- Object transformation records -
====================
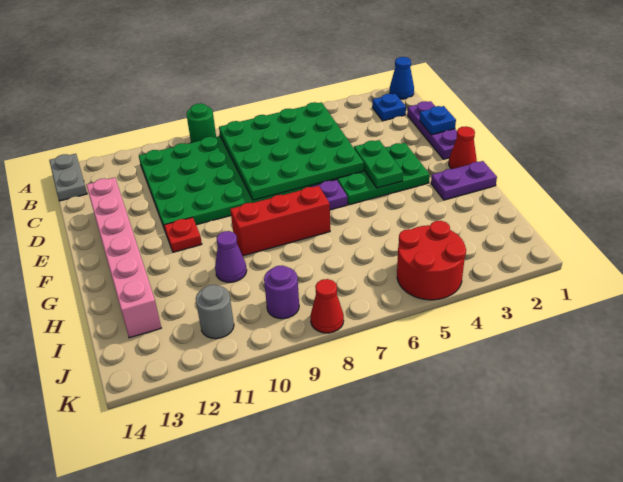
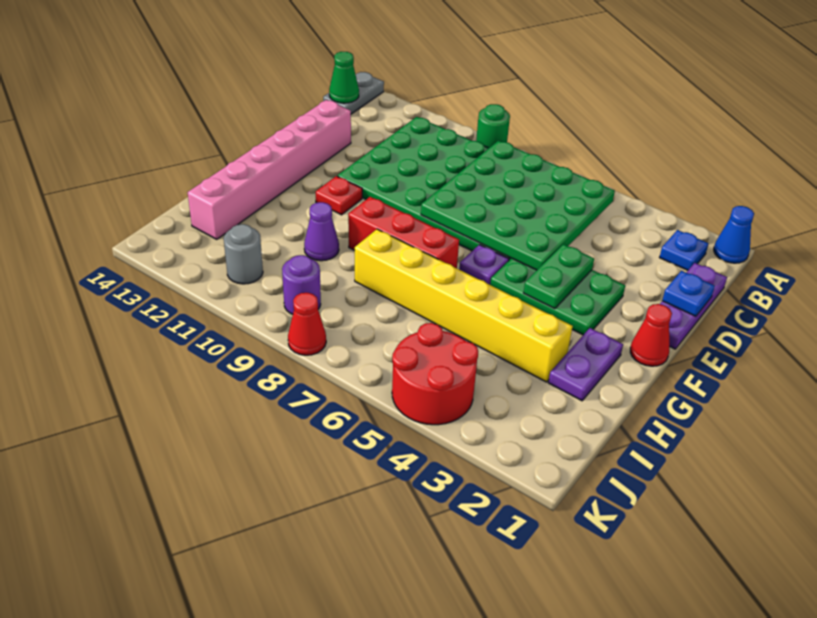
none -> green cone B14 level 2
purple plate G1:G2 level 1 -> purple plate G2:H2 level 1
none -> yellow brick H3:H8 level 1

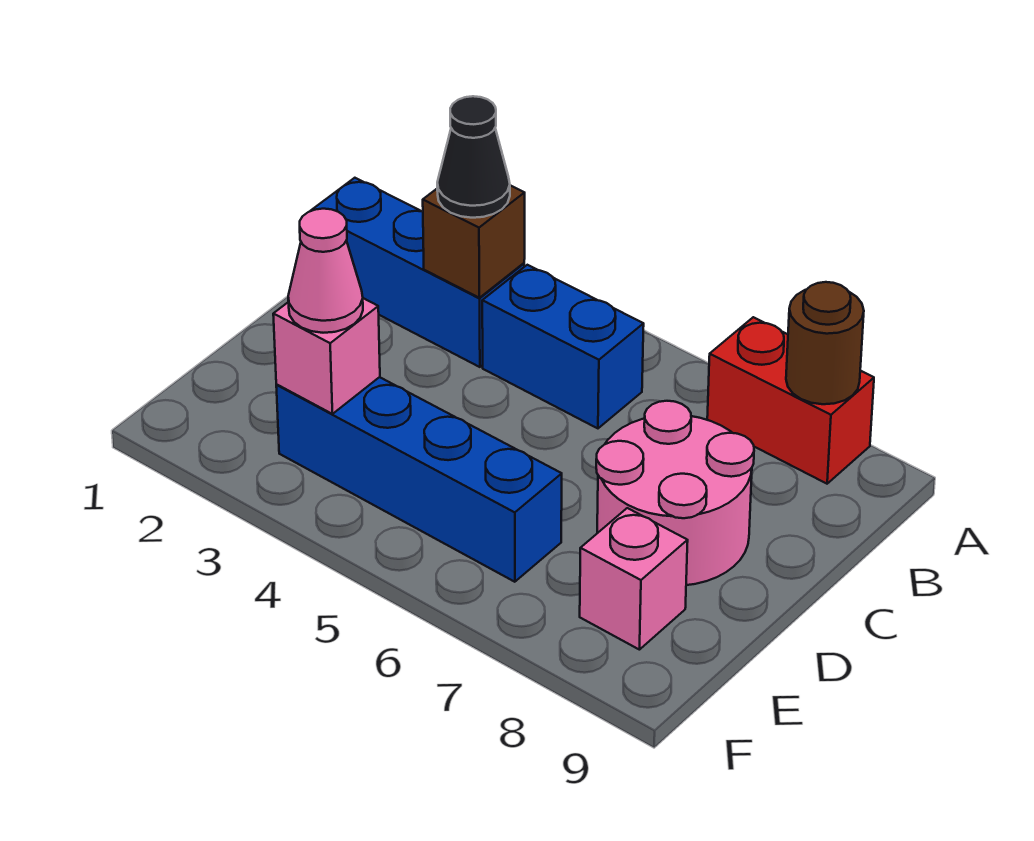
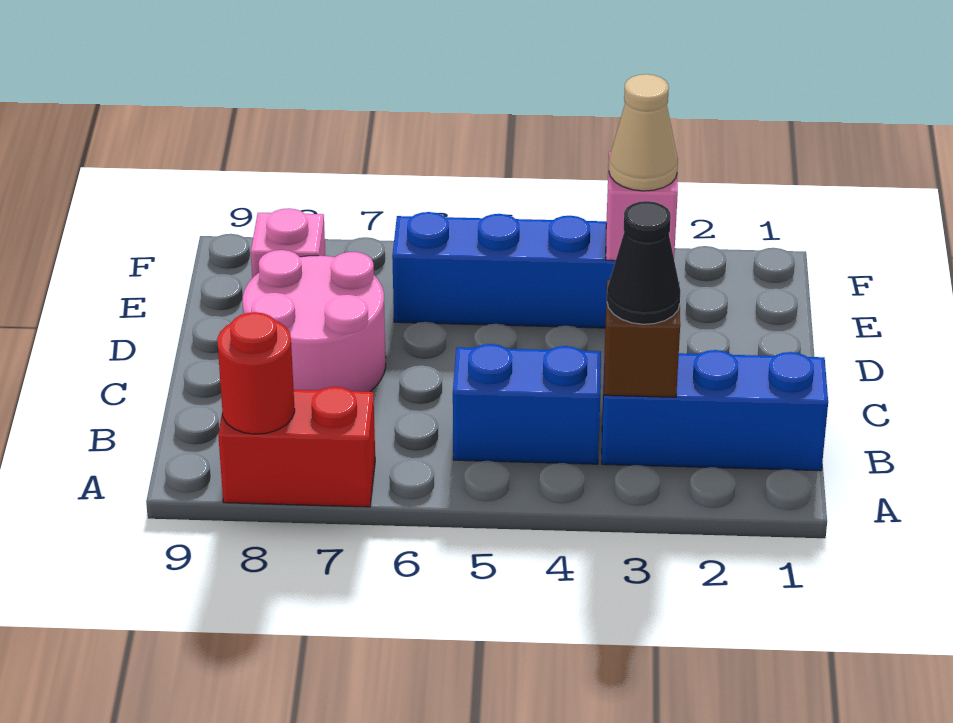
brown round brick A8 level 2 -> red round brick A8 level 2
pink cone E3 level 3 -> tan cone E3 level 3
====================
- DESCRIPTION OF THE TASK -
Copy out all the data exactly; skip the pictures.

- ANSWER BOX -
none -> green cone B14 level 2
purple plate G1:G2 level 1 -> purple plate G2:H2 level 1
none -> yellow brick H3:H8 level 1

brown round brick A8 level 2 -> red round brick A8 level 2
pink cone E3 level 3 -> tan cone E3 level 3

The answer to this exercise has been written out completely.